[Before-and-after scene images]
━━━━━━━━━━━━━━━━━━━━

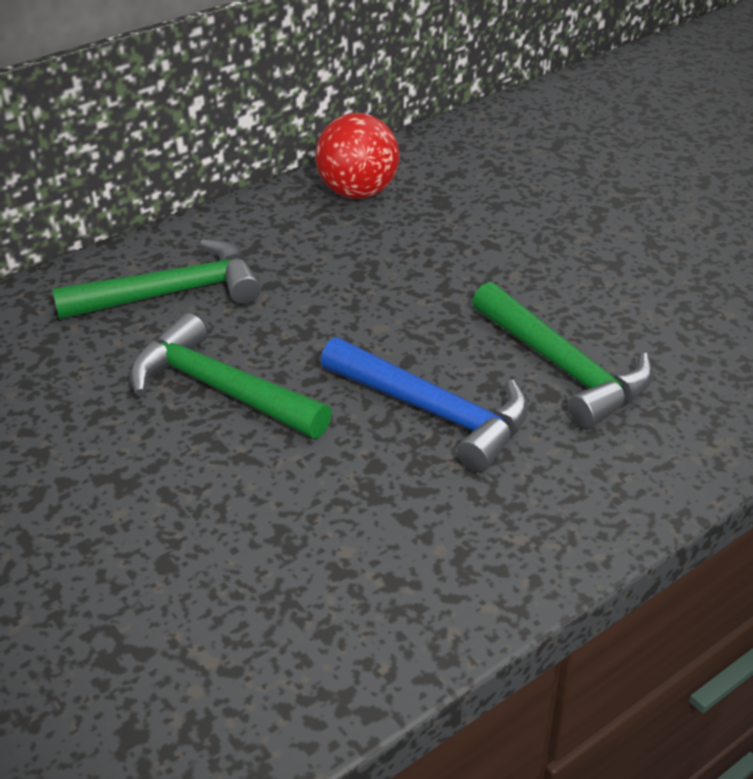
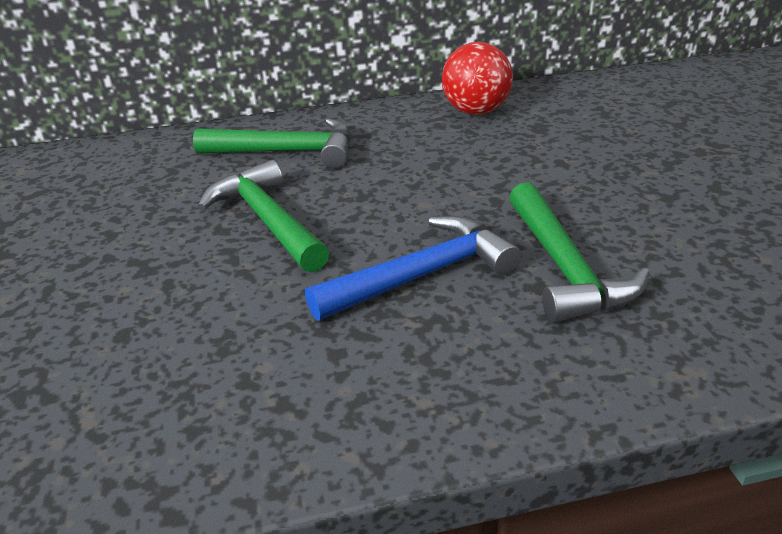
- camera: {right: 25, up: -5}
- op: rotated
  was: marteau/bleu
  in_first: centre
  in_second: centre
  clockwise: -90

━━━━━━━━━━━━━━━━━━━━

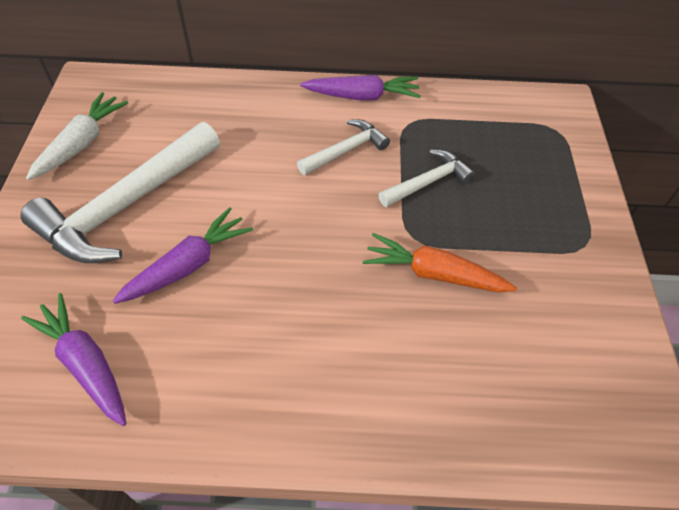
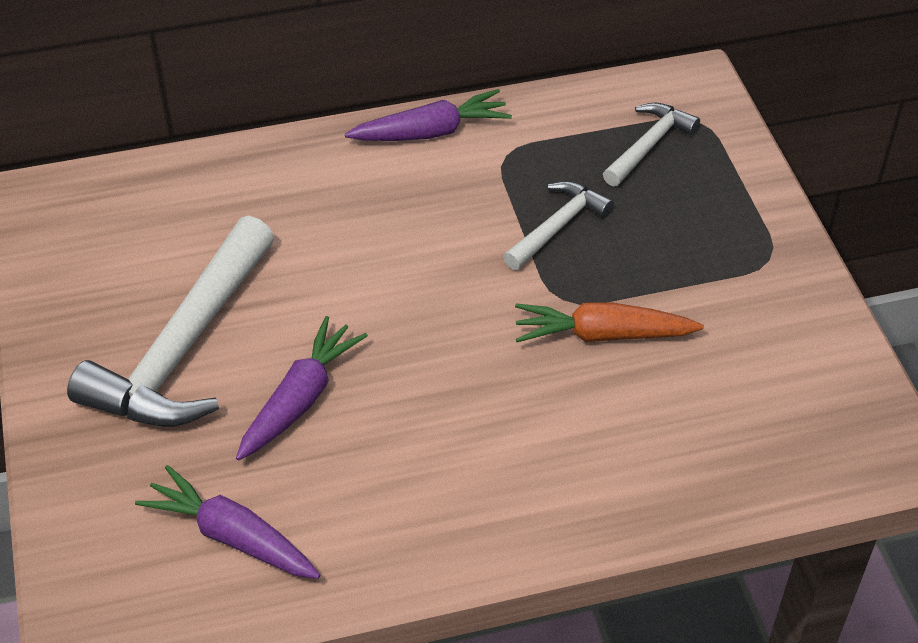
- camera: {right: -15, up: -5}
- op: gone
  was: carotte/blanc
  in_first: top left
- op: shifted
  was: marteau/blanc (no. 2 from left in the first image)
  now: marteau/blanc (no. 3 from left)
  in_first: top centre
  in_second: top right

━━━━━━━━━━━━━━━━━━━━

The entries above hold the needed span. Transcribe exactly the lines from the one with "- op: shifted" to the one with "in_second: top right", both included.

- op: shifted
  was: marteau/blanc (no. 2 from left in the first image)
  now: marteau/blanc (no. 3 from left)
  in_first: top centre
  in_second: top right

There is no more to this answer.